= Assigned task =
Locate and copy each line in the data that contains the word "none".
Supplied material Block Start
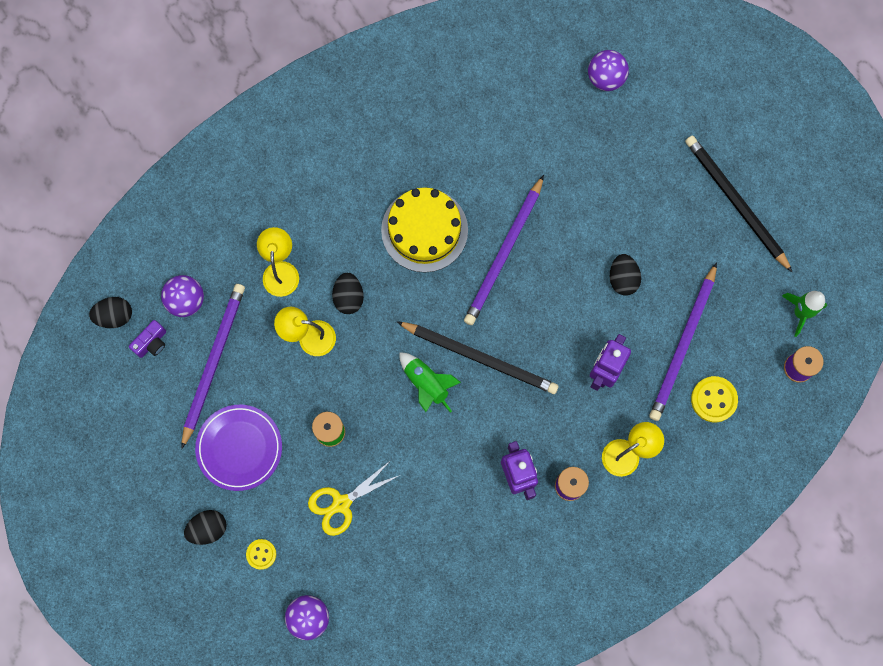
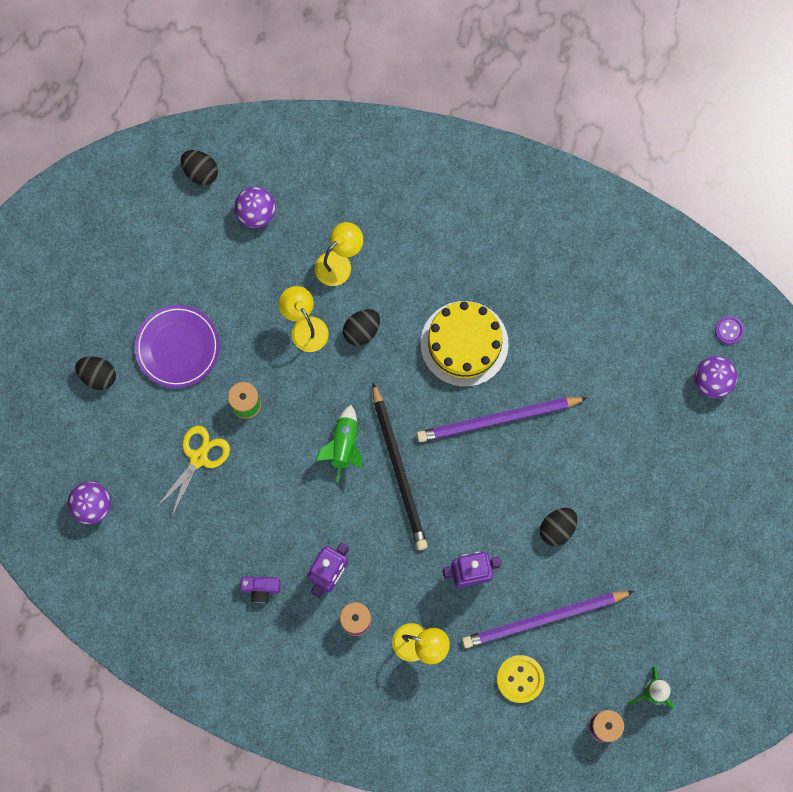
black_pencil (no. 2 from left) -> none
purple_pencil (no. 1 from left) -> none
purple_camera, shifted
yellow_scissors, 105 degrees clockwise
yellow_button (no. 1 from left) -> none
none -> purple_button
Supplied material Block End
= Answer space =
black_pencil (no. 2 from left) -> none
purple_pencil (no. 1 from left) -> none
yellow_button (no. 1 from left) -> none
none -> purple_button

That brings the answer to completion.